*** Opening Exercise data ***

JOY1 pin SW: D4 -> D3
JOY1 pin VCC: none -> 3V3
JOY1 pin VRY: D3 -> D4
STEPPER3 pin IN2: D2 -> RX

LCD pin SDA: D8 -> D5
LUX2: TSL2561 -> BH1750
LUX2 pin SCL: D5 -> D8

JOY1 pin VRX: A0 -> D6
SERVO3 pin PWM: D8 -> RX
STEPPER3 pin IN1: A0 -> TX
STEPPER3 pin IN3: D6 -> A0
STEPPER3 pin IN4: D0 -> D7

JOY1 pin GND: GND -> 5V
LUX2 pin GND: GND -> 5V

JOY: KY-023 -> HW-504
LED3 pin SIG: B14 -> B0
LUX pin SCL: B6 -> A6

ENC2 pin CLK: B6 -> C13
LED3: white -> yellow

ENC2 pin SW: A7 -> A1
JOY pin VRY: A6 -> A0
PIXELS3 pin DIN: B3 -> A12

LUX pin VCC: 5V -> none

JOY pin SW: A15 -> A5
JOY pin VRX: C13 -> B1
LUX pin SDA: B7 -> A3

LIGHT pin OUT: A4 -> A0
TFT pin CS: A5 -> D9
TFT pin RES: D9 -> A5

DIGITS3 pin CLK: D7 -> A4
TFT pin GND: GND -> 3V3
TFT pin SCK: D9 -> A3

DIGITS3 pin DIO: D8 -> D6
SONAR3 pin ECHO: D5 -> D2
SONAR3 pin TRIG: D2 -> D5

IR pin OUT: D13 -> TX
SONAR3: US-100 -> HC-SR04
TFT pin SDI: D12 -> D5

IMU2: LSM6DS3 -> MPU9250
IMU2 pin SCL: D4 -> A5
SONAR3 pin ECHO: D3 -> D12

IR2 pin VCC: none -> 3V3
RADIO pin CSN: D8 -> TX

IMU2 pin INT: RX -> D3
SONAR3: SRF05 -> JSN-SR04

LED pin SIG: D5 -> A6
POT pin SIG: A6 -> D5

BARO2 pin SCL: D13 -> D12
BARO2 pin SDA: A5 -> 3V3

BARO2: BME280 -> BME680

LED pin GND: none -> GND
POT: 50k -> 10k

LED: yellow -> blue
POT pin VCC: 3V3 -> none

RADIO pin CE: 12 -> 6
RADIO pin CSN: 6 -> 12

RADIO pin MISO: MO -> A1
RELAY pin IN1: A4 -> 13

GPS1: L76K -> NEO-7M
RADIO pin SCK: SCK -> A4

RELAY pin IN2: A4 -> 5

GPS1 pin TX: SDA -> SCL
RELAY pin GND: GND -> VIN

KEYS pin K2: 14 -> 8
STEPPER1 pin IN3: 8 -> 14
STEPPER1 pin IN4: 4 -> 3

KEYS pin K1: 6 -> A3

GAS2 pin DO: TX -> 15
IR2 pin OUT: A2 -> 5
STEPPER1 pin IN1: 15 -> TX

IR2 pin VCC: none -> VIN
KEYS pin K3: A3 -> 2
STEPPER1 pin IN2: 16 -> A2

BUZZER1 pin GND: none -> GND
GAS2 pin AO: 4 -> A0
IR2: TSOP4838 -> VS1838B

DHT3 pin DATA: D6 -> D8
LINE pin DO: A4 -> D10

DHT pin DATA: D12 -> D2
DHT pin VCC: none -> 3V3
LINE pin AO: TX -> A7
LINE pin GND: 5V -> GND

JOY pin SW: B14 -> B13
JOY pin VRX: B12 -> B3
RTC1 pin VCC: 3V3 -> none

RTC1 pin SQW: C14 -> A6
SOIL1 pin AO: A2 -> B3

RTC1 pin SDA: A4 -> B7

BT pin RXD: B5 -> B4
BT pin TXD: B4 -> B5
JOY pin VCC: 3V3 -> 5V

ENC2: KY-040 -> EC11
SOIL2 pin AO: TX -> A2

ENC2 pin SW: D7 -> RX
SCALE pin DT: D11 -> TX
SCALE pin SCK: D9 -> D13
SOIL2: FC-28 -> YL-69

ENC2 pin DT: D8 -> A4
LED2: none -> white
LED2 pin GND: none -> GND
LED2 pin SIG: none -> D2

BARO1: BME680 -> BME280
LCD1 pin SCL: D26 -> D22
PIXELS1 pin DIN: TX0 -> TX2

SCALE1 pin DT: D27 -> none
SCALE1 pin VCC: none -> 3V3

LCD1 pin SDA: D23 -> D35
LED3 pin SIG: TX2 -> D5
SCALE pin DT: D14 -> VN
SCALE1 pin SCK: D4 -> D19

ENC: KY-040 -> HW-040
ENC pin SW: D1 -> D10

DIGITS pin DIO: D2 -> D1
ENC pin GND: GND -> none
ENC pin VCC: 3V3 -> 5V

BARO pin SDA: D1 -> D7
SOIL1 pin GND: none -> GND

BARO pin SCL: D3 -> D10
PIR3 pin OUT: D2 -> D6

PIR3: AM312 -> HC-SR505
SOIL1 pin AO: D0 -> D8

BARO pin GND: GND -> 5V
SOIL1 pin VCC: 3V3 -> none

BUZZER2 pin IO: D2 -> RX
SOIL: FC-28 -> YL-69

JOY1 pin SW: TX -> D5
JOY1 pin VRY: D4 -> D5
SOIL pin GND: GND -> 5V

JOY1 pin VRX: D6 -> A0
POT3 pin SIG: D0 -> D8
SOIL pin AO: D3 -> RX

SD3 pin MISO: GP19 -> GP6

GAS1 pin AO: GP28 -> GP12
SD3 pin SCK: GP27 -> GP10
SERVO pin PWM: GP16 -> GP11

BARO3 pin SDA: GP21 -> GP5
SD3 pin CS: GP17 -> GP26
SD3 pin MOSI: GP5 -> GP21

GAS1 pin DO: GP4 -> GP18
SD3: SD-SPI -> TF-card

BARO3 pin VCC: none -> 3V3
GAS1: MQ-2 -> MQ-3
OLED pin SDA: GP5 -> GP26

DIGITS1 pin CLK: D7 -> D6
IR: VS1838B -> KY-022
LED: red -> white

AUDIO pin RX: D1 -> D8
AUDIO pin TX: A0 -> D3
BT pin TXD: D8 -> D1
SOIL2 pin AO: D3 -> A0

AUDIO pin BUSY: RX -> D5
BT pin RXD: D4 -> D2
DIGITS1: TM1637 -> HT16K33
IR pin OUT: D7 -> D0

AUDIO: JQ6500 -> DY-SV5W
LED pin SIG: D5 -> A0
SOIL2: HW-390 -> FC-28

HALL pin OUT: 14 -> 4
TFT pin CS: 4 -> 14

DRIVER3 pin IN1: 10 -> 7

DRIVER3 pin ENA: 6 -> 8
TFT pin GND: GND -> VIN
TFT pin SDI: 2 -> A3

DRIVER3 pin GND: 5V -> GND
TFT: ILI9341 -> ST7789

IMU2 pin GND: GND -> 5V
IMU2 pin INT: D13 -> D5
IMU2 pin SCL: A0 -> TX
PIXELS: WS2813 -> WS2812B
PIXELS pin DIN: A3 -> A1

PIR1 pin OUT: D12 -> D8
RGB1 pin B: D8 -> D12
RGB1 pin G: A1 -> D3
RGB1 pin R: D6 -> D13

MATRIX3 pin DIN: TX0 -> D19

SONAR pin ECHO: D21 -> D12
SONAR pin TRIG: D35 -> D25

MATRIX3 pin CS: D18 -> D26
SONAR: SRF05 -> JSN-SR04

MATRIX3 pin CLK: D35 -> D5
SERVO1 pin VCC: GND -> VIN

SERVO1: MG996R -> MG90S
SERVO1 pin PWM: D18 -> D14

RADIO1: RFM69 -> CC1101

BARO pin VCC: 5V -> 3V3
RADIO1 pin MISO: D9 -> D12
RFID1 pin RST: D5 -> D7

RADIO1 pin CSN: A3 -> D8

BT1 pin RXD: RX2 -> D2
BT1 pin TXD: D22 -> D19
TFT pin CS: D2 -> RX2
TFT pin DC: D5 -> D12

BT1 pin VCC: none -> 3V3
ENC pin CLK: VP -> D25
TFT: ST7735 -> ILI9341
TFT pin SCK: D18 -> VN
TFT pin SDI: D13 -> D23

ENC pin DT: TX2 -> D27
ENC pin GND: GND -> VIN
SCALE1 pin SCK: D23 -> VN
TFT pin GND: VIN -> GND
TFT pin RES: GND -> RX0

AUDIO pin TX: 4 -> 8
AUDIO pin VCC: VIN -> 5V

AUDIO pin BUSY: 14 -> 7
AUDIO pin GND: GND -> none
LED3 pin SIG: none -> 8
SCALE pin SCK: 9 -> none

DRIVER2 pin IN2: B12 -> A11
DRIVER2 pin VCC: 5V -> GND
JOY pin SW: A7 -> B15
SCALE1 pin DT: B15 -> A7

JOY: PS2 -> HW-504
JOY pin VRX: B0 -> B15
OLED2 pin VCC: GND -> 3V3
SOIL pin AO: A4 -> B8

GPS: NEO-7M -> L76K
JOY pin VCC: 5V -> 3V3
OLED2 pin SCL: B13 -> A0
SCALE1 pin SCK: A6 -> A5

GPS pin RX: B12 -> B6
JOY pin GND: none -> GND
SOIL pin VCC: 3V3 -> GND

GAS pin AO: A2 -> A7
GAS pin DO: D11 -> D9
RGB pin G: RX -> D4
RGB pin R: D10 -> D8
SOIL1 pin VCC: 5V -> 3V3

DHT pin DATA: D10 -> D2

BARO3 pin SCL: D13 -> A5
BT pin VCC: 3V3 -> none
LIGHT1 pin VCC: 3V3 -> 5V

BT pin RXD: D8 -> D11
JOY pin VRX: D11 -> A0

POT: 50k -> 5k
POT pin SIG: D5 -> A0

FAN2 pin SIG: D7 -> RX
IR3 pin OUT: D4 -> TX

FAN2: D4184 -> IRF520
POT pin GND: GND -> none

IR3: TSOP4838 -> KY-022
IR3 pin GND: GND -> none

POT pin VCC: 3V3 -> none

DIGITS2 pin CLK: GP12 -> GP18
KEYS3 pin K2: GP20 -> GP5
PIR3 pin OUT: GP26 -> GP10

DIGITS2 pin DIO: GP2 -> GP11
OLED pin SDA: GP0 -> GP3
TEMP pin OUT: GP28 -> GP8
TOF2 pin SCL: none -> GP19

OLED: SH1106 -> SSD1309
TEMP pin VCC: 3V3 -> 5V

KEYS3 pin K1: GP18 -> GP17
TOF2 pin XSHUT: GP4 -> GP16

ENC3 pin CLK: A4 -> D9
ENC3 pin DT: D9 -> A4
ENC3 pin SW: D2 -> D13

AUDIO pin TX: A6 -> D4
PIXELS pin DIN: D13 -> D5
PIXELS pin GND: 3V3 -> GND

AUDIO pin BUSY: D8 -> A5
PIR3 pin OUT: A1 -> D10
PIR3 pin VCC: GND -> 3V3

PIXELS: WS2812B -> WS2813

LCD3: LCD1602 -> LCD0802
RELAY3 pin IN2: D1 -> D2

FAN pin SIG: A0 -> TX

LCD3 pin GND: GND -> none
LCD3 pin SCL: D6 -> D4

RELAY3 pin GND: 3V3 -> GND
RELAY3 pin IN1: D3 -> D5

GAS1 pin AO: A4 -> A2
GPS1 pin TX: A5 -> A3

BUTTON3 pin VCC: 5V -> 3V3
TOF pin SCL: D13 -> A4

*** Closing Exercise data ***

**About this exercise:** Everything above from the line containing "GPS1: L76K -> NEO-7M" through the line containing "SCALE1 pin VCC: none -> 3V3" must be copied exactly. Nothing outside that range belongs in the answer.

**Solution:**
GPS1: L76K -> NEO-7M
RADIO pin SCK: SCK -> A4

RELAY pin IN2: A4 -> 5

GPS1 pin TX: SDA -> SCL
RELAY pin GND: GND -> VIN

KEYS pin K2: 14 -> 8
STEPPER1 pin IN3: 8 -> 14
STEPPER1 pin IN4: 4 -> 3

KEYS pin K1: 6 -> A3

GAS2 pin DO: TX -> 15
IR2 pin OUT: A2 -> 5
STEPPER1 pin IN1: 15 -> TX

IR2 pin VCC: none -> VIN
KEYS pin K3: A3 -> 2
STEPPER1 pin IN2: 16 -> A2

BUZZER1 pin GND: none -> GND
GAS2 pin AO: 4 -> A0
IR2: TSOP4838 -> VS1838B

DHT3 pin DATA: D6 -> D8
LINE pin DO: A4 -> D10

DHT pin DATA: D12 -> D2
DHT pin VCC: none -> 3V3
LINE pin AO: TX -> A7
LINE pin GND: 5V -> GND

JOY pin SW: B14 -> B13
JOY pin VRX: B12 -> B3
RTC1 pin VCC: 3V3 -> none

RTC1 pin SQW: C14 -> A6
SOIL1 pin AO: A2 -> B3

RTC1 pin SDA: A4 -> B7

BT pin RXD: B5 -> B4
BT pin TXD: B4 -> B5
JOY pin VCC: 3V3 -> 5V

ENC2: KY-040 -> EC11
SOIL2 pin AO: TX -> A2

ENC2 pin SW: D7 -> RX
SCALE pin DT: D11 -> TX
SCALE pin SCK: D9 -> D13
SOIL2: FC-28 -> YL-69

ENC2 pin DT: D8 -> A4
LED2: none -> white
LED2 pin GND: none -> GND
LED2 pin SIG: none -> D2

BARO1: BME680 -> BME280
LCD1 pin SCL: D26 -> D22
PIXELS1 pin DIN: TX0 -> TX2

SCALE1 pin DT: D27 -> none
SCALE1 pin VCC: none -> 3V3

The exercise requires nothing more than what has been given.